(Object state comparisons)
===============

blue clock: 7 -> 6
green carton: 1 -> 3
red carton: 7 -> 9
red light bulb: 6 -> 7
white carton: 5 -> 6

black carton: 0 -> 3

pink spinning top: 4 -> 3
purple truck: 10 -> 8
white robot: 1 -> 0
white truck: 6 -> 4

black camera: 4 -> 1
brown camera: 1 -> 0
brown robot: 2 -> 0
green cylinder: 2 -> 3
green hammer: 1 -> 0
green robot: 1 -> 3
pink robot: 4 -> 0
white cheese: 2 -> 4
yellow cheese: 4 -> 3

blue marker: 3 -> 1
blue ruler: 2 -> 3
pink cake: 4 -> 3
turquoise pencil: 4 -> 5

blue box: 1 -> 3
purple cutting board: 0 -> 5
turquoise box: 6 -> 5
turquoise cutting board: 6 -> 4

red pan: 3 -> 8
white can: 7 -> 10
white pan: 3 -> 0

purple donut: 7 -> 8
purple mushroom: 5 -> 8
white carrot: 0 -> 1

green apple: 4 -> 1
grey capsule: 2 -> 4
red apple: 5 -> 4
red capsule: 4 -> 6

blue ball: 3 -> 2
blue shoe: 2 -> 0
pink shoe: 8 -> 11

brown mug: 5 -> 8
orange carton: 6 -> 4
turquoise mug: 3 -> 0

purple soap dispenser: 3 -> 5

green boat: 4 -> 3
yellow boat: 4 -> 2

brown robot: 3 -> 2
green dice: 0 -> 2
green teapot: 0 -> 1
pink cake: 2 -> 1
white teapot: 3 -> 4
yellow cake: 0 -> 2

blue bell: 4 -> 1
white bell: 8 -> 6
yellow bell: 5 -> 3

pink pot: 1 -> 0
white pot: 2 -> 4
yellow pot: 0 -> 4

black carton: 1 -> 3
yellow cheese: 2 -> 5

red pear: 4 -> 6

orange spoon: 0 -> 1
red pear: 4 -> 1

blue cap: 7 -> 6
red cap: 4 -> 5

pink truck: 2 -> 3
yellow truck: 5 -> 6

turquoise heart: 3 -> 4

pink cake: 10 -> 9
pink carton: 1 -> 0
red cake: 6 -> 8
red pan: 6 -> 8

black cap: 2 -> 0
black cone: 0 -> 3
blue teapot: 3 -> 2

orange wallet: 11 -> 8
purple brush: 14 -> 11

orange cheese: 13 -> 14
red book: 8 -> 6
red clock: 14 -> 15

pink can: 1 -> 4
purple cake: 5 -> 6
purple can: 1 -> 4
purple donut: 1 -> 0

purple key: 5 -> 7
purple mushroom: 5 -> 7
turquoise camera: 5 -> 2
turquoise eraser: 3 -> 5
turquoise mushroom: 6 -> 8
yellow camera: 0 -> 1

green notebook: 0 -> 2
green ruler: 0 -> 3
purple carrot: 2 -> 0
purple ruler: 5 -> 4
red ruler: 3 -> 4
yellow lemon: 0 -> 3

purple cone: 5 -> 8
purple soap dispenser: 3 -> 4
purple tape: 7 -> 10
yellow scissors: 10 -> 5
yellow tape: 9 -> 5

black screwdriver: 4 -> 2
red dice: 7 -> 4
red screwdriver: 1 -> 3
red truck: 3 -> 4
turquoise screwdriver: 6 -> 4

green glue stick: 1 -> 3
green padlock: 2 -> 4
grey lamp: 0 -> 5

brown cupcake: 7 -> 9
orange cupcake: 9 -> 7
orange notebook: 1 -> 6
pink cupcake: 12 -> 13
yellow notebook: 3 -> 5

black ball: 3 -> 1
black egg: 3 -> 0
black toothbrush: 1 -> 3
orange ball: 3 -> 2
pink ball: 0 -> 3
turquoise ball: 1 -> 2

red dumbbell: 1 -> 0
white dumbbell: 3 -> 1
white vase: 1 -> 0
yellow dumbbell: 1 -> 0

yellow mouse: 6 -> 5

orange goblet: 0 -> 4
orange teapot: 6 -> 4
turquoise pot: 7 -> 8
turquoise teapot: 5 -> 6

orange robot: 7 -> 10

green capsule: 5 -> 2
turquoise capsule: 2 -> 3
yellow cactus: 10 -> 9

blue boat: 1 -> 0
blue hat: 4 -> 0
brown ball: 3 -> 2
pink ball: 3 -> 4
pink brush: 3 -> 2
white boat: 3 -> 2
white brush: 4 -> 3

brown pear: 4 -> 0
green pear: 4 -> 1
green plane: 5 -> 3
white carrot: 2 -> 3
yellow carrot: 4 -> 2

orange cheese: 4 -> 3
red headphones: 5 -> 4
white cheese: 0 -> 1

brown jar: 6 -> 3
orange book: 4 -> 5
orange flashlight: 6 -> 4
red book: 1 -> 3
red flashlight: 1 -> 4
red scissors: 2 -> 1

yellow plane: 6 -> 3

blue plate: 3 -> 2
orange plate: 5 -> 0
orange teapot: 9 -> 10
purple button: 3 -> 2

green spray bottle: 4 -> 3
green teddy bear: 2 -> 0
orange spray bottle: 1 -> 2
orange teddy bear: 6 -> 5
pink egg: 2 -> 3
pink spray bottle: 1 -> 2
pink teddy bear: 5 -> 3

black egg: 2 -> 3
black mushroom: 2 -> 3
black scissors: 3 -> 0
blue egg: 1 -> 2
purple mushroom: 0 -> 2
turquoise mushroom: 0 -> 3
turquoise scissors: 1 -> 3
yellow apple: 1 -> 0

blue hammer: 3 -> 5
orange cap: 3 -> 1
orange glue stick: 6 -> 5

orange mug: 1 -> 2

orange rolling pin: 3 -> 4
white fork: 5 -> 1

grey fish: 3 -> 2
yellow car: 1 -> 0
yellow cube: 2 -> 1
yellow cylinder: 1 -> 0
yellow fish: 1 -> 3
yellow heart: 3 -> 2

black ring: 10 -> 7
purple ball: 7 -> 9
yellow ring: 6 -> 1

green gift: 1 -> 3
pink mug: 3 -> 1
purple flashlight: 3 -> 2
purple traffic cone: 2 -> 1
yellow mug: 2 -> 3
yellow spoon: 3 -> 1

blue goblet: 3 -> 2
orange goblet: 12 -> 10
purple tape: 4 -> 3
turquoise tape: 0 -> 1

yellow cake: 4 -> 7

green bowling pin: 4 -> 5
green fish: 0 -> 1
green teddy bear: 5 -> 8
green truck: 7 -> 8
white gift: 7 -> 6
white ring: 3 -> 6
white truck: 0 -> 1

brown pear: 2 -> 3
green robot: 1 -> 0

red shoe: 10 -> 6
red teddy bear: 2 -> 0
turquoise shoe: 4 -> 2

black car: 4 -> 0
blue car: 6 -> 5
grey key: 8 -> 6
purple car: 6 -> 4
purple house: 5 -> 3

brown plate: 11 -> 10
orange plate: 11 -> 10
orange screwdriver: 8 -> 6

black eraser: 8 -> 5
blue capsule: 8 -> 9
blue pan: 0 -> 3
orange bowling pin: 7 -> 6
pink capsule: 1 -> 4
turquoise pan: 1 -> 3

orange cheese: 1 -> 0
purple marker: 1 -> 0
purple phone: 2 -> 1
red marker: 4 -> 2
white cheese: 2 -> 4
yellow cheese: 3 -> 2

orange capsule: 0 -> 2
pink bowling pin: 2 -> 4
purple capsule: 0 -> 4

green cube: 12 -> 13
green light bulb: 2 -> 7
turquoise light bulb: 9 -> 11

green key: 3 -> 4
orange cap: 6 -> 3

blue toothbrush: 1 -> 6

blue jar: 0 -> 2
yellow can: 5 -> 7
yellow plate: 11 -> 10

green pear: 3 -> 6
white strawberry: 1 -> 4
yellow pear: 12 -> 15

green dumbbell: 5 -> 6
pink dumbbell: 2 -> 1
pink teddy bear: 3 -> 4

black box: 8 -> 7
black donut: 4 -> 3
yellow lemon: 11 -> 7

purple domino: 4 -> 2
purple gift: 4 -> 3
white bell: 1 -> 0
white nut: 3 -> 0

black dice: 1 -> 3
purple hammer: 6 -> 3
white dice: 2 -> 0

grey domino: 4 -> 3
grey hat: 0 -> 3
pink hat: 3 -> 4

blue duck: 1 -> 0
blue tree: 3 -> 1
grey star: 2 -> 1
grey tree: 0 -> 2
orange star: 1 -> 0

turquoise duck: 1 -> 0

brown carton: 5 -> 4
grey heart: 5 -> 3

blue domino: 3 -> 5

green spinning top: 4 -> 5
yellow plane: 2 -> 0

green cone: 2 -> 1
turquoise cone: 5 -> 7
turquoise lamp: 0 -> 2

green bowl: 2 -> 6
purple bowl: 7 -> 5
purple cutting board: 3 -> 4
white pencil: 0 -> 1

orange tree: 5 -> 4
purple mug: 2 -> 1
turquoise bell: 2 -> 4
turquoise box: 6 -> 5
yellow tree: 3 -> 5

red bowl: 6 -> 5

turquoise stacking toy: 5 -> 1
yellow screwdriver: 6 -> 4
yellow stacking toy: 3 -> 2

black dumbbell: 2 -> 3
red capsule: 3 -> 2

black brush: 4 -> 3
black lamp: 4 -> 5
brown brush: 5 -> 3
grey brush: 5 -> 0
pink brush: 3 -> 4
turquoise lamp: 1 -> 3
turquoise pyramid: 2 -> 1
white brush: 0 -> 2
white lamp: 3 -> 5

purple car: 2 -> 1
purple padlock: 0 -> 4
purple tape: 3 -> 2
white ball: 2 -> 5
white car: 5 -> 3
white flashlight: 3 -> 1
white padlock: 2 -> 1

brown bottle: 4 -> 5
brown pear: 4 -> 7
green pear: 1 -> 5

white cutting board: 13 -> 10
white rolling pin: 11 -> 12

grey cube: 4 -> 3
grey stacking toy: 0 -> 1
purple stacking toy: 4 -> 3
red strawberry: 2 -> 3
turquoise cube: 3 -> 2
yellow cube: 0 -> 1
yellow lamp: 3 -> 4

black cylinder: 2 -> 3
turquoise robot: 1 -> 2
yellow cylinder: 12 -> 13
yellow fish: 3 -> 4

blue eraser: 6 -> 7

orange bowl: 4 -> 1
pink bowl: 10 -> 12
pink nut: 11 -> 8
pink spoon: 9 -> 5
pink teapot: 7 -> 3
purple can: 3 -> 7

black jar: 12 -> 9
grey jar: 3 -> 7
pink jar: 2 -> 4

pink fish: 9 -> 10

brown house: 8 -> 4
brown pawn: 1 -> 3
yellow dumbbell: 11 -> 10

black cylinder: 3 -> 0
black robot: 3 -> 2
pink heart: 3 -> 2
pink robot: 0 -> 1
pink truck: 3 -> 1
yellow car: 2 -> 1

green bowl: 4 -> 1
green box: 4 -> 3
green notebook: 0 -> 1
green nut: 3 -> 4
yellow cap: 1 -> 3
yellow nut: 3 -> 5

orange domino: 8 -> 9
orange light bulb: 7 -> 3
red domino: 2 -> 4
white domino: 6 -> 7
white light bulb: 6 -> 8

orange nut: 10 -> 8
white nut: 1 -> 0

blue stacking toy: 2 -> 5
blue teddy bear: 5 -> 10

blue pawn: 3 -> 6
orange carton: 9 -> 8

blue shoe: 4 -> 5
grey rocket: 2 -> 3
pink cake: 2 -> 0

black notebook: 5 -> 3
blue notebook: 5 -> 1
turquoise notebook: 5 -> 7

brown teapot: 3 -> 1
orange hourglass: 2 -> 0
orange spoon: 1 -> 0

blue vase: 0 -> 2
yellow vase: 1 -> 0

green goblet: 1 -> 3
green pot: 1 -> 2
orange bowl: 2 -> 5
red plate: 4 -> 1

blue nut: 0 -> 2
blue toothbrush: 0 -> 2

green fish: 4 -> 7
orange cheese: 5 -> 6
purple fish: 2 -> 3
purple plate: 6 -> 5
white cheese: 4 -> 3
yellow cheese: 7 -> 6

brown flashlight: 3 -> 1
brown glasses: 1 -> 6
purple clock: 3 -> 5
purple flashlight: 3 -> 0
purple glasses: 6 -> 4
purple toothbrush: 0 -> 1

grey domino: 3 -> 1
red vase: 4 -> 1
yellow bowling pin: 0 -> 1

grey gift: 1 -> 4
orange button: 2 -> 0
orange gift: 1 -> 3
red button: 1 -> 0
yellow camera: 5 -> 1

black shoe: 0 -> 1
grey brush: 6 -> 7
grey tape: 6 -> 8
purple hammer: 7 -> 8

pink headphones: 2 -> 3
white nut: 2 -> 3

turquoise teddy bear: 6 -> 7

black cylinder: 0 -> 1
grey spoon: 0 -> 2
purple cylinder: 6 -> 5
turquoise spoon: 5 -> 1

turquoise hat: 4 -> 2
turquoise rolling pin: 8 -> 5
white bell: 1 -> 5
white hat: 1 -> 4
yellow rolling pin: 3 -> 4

===============

■ Problem:
Where a line of the records above holds the word "eraser", copy that line.

■ Written answer:
turquoise eraser: 3 -> 5
black eraser: 8 -> 5
blue eraser: 6 -> 7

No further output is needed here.